▸ **Dataset items**:
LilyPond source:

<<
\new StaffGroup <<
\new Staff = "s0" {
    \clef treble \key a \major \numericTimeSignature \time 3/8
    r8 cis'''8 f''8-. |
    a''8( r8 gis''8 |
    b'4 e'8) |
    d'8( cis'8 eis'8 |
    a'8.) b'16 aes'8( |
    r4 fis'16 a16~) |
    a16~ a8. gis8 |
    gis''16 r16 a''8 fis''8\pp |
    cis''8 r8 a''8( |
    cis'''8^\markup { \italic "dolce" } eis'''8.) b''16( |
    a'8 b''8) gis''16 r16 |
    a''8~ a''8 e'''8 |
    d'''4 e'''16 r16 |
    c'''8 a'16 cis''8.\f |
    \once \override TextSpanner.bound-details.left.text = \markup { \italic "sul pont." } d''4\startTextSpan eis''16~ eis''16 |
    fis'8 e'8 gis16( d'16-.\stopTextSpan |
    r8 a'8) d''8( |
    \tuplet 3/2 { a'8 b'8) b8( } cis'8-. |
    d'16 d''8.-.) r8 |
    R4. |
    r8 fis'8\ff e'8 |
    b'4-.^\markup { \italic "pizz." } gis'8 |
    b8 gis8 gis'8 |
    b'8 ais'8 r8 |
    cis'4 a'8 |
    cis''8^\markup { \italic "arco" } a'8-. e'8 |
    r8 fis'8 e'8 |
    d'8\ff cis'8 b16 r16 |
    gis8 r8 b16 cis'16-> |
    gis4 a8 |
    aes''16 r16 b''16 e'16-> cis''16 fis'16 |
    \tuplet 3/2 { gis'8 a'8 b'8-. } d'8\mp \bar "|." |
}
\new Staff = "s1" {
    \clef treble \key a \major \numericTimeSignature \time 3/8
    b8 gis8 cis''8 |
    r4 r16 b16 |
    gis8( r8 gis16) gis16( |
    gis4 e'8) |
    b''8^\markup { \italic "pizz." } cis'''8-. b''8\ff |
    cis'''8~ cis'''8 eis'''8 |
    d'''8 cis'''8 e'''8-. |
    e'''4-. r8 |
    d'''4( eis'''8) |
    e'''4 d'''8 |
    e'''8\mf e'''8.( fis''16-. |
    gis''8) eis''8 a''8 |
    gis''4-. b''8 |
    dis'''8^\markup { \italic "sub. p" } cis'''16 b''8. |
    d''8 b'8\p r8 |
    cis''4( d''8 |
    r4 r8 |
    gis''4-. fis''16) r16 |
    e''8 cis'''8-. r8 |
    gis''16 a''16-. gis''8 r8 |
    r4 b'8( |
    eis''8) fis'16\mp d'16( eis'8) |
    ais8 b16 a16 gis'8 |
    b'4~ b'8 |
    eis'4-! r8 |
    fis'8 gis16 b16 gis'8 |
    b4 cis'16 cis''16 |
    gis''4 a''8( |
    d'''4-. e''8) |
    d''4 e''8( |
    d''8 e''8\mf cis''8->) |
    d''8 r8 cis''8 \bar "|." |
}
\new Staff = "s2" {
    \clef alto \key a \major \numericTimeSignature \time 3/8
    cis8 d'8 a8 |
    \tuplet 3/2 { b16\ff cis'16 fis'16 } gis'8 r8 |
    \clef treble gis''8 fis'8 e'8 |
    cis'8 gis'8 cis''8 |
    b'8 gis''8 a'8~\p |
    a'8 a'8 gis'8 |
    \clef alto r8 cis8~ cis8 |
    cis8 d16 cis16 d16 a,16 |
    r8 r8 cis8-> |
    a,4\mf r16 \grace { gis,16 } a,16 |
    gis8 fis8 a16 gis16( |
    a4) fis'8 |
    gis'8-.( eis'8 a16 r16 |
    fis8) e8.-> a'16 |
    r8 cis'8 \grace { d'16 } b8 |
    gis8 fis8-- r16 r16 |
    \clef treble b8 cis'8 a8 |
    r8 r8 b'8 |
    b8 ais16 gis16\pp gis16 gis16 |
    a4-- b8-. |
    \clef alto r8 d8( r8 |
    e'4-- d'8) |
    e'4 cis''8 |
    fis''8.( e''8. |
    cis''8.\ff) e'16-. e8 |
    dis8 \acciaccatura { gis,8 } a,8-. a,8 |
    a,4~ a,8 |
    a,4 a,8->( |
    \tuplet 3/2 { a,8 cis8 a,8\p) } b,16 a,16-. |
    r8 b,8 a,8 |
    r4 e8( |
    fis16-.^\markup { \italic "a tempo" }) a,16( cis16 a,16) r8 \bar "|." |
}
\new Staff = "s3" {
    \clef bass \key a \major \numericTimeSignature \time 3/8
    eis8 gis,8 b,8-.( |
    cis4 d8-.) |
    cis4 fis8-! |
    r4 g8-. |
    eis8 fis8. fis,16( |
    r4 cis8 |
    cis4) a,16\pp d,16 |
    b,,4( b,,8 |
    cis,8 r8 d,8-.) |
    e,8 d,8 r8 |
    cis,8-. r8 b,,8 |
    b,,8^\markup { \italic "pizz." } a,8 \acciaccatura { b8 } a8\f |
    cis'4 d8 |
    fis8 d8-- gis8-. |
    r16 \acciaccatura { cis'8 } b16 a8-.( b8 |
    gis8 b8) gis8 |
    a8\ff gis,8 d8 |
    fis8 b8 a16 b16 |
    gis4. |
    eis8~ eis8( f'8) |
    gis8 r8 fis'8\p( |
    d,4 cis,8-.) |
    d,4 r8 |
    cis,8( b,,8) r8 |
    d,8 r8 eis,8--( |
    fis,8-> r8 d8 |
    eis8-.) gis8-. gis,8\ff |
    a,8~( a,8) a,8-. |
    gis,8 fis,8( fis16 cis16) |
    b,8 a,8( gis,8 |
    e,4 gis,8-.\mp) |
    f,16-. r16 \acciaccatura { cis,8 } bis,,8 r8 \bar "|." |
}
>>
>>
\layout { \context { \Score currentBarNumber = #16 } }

▸ **What is expected**: Locate each line in the rows above that contains the string "numericTimeSignature" and copy those lines.

▸ **Solution for this exercise**:
    \clef treble \key a \major \numericTimeSignature \time 3/8
    \clef treble \key a \major \numericTimeSignature \time 3/8
    \clef alto \key a \major \numericTimeSignature \time 3/8
    \clef bass \key a \major \numericTimeSignature \time 3/8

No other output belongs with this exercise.